> [PROBLEM STATEMENT]: Lay out the stretch of data from the line containing "wholesome (106, 670)" through the line containing "Describe the element at coordinates (773, 186)" as a numbered list, leaving out any blank lines.
── GIVEN RECORDS
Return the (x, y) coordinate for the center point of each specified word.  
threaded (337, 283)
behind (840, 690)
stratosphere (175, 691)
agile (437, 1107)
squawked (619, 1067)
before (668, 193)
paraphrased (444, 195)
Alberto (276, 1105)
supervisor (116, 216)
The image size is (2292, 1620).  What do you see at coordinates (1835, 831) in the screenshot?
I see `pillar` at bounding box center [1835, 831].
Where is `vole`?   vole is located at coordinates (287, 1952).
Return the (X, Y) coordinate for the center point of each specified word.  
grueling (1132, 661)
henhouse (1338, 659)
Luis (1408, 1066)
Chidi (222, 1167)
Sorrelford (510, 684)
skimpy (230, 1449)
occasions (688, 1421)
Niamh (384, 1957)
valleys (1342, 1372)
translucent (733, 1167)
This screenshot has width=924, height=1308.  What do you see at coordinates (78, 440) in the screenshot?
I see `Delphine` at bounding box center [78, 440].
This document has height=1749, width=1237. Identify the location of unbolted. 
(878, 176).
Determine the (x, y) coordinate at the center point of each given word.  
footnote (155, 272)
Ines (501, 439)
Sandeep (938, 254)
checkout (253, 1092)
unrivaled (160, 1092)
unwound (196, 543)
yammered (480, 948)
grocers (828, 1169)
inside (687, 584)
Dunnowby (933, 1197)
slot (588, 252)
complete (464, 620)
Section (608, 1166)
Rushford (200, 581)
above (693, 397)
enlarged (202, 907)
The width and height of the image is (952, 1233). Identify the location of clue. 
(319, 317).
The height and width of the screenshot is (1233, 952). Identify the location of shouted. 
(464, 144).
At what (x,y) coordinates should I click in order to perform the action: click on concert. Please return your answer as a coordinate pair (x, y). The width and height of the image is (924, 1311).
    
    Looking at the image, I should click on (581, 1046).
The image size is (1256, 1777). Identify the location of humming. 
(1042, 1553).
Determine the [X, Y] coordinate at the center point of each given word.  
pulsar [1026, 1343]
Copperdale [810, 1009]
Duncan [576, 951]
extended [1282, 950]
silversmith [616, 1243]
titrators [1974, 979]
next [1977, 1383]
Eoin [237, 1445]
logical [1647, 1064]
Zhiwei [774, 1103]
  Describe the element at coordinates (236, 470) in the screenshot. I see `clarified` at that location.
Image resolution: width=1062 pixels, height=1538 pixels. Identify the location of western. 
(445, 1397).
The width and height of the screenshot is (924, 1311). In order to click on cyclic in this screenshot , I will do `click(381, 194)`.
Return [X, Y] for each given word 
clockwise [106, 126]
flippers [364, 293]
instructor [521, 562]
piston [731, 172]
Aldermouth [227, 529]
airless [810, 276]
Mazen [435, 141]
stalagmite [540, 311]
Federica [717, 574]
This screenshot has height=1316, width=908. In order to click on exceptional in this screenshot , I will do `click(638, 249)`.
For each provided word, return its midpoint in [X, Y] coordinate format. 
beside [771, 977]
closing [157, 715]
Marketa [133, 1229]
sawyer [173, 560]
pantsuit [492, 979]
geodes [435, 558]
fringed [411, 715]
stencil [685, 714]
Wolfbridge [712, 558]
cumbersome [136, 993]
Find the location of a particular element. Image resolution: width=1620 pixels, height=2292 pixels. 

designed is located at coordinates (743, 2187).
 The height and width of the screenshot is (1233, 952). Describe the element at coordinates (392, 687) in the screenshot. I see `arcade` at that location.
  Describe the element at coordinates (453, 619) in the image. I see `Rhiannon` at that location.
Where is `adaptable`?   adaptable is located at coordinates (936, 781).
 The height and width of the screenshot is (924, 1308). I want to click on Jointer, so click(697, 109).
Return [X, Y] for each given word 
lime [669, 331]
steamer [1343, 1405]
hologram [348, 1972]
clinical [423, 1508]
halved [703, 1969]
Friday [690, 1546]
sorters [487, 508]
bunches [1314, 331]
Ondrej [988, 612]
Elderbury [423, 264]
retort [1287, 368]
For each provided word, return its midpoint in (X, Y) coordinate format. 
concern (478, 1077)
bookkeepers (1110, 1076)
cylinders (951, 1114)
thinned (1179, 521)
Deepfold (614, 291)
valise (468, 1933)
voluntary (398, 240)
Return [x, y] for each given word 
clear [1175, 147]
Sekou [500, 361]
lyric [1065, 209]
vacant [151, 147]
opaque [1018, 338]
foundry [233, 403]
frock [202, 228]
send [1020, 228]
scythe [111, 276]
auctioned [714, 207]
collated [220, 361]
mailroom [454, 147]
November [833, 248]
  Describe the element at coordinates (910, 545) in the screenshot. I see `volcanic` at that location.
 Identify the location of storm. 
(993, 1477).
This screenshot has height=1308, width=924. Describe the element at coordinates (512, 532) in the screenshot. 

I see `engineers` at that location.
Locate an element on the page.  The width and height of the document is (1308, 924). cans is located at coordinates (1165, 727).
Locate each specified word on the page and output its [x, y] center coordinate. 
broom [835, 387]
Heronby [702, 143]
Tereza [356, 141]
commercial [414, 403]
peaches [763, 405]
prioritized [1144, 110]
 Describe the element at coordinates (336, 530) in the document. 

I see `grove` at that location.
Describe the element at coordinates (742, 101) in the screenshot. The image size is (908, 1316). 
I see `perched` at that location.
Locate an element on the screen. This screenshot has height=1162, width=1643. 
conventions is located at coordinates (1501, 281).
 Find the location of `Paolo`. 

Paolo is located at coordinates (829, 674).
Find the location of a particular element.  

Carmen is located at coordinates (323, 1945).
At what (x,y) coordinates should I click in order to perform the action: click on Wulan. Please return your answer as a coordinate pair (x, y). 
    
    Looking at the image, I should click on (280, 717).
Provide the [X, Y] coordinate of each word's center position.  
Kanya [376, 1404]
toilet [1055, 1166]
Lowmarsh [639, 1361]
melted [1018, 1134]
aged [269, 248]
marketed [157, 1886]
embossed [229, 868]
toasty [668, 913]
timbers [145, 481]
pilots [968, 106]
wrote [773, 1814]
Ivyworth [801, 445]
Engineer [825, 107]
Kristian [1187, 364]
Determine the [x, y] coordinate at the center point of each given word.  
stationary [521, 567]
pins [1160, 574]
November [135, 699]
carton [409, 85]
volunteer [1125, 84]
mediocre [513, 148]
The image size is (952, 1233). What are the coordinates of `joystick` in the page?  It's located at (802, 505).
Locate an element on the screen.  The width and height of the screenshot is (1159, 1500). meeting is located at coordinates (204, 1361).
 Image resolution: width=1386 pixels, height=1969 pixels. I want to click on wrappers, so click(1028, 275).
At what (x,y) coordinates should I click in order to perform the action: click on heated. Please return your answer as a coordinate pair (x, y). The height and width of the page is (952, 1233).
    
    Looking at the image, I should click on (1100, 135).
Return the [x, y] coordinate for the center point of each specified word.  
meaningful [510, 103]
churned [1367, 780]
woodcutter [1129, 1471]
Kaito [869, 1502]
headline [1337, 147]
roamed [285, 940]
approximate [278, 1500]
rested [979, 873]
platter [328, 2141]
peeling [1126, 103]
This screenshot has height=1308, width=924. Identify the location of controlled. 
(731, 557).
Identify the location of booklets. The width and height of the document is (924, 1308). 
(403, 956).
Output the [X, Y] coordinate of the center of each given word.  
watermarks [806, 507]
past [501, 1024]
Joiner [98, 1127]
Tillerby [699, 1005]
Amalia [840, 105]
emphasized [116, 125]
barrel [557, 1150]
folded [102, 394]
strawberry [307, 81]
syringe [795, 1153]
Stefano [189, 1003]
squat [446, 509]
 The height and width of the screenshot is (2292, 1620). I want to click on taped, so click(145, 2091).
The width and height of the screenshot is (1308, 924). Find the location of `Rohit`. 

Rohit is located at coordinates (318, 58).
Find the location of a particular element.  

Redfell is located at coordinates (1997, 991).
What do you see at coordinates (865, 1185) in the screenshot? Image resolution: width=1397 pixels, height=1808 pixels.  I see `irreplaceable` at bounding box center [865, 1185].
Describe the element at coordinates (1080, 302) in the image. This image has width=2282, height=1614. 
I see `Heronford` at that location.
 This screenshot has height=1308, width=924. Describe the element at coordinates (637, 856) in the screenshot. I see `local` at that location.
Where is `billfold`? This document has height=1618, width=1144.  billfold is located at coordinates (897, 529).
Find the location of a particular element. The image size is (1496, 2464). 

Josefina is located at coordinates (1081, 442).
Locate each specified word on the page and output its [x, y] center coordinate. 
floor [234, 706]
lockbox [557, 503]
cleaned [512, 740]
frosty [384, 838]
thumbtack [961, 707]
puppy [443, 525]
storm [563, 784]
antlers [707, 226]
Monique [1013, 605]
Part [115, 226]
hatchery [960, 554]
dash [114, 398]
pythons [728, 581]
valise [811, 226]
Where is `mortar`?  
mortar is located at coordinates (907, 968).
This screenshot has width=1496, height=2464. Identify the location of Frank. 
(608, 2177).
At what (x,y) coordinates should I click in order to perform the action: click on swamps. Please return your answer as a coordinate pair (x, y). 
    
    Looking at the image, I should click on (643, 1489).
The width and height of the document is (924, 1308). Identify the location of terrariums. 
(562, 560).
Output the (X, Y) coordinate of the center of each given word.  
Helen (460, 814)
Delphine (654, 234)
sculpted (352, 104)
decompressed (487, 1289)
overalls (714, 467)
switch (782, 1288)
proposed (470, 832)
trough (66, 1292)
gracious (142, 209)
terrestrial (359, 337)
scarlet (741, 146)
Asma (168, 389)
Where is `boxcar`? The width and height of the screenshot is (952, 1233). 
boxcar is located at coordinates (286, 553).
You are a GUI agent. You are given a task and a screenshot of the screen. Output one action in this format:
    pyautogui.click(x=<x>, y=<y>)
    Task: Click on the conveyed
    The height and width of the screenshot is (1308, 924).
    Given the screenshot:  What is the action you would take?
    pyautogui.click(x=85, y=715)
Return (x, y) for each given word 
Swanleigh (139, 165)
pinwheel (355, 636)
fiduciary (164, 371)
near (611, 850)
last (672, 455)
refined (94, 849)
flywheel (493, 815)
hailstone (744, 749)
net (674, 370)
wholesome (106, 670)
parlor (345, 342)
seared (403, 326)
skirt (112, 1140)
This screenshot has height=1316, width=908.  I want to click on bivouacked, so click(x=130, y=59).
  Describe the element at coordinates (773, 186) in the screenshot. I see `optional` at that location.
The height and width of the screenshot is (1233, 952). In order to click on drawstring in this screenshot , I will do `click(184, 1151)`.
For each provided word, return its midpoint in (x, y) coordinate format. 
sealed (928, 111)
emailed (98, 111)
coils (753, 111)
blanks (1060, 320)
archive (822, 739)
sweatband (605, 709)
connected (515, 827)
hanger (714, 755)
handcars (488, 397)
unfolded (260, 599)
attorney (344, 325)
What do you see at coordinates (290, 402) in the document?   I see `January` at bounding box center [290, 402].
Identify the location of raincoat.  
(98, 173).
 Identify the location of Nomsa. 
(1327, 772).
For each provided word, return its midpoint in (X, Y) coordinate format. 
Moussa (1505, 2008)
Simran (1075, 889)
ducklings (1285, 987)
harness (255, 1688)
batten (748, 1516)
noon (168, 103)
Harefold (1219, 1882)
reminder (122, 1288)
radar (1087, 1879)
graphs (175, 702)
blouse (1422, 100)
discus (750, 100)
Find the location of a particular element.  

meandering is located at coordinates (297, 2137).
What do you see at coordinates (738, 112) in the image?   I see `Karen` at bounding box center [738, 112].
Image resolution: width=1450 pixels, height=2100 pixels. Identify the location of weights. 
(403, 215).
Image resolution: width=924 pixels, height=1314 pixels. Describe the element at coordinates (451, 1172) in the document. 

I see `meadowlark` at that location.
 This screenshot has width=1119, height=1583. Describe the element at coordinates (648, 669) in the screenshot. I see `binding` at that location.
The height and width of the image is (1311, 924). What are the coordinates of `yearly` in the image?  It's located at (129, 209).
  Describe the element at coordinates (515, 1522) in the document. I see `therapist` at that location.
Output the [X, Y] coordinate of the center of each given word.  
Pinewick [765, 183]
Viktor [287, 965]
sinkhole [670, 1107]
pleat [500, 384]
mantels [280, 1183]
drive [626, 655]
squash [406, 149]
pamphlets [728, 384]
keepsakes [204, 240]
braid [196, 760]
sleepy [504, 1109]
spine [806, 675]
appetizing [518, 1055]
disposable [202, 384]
────
> [SOLUTION TO THE PROBLEM]:
1. wholesome (106, 670)
2. parlor (345, 342)
3. seared (403, 326)
4. skirt (112, 1140)
5. This screenshot has height=1316, width=908.  I want to click on bivouacked, so click(x=130, y=59).
6.   Describe the element at coordinates (773, 186) in the screenshot. I see `optional` at that location.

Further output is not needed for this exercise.